(LISTED ENTRIES)

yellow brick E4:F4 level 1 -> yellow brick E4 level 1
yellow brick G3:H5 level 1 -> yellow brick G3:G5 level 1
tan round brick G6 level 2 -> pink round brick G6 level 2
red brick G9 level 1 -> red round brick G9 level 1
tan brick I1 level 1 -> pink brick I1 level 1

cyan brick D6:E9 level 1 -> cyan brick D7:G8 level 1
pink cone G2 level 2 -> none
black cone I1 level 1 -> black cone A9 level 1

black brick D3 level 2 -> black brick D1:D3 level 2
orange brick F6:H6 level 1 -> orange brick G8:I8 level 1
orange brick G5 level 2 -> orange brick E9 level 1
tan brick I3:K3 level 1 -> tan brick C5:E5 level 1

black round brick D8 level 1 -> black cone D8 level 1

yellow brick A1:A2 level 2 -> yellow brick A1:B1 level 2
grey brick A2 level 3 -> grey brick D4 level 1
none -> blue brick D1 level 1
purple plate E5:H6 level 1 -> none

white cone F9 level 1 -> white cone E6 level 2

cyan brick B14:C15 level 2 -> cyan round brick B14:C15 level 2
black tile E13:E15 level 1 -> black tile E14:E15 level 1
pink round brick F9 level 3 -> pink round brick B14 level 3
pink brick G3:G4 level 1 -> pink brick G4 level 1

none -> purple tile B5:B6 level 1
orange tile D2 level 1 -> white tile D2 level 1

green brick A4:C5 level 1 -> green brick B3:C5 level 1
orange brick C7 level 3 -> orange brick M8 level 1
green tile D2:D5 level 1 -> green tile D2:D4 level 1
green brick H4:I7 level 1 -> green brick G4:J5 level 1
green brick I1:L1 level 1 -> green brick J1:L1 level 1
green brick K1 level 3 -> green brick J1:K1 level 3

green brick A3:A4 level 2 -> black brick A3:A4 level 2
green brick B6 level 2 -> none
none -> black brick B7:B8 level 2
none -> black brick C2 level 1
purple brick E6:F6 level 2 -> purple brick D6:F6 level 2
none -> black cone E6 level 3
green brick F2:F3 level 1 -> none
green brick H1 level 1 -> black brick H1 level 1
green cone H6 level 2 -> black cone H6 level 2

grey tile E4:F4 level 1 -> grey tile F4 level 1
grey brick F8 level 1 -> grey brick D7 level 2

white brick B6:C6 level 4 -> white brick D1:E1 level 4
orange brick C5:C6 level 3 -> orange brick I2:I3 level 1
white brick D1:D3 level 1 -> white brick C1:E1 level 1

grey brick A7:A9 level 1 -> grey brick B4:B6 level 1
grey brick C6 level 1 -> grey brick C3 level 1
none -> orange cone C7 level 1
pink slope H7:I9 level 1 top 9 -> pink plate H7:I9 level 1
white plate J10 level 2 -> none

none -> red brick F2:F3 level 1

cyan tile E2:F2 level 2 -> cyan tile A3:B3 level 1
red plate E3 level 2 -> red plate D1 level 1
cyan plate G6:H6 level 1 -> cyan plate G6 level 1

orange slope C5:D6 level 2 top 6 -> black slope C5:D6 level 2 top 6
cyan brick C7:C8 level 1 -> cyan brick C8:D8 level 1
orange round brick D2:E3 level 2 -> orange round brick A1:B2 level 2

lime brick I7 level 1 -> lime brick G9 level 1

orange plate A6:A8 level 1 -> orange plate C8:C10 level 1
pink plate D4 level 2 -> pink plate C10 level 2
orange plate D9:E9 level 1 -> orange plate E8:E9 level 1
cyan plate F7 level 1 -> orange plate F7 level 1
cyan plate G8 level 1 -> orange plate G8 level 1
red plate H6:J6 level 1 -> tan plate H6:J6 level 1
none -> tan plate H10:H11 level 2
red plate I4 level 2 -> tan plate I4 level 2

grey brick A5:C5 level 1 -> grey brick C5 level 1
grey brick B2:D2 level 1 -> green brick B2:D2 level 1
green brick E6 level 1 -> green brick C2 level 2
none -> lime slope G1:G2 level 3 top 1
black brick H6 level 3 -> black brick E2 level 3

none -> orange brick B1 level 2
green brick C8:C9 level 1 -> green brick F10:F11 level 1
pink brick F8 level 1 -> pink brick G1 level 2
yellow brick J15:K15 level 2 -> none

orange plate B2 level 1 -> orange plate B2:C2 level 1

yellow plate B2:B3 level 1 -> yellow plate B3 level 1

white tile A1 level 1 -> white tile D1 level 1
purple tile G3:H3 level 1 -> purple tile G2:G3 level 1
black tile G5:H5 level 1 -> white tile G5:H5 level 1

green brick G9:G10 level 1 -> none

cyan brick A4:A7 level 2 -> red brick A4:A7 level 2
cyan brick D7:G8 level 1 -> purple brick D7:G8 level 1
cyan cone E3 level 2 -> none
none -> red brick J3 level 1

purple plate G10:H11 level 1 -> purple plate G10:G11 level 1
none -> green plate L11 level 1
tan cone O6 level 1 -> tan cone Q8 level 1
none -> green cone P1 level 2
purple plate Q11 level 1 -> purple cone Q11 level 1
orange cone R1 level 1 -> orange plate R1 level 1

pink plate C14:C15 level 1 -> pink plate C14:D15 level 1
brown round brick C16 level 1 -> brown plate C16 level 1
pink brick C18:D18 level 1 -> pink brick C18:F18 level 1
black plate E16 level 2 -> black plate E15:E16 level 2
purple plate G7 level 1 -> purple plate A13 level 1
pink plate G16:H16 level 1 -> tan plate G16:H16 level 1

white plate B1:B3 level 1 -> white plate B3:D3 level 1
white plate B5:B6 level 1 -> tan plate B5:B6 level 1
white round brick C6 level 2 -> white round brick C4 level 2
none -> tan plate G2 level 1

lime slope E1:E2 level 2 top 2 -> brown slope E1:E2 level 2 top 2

(End LISTED ENTRIES)

*WORK REQUEST*.
From the records above, reproduce exactly the lines from the one with "grey brick A5:C5" to the one with "none -> green plate L11 level 1", both included, and no others.

*RESULT FOR THIS TASK*.
grey brick A5:C5 level 1 -> grey brick C5 level 1
grey brick B2:D2 level 1 -> green brick B2:D2 level 1
green brick E6 level 1 -> green brick C2 level 2
none -> lime slope G1:G2 level 3 top 1
black brick H6 level 3 -> black brick E2 level 3

none -> orange brick B1 level 2
green brick C8:C9 level 1 -> green brick F10:F11 level 1
pink brick F8 level 1 -> pink brick G1 level 2
yellow brick J15:K15 level 2 -> none

orange plate B2 level 1 -> orange plate B2:C2 level 1

yellow plate B2:B3 level 1 -> yellow plate B3 level 1

white tile A1 level 1 -> white tile D1 level 1
purple tile G3:H3 level 1 -> purple tile G2:G3 level 1
black tile G5:H5 level 1 -> white tile G5:H5 level 1

green brick G9:G10 level 1 -> none

cyan brick A4:A7 level 2 -> red brick A4:A7 level 2
cyan brick D7:G8 level 1 -> purple brick D7:G8 level 1
cyan cone E3 level 2 -> none
none -> red brick J3 level 1

purple plate G10:H11 level 1 -> purple plate G10:G11 level 1
none -> green plate L11 level 1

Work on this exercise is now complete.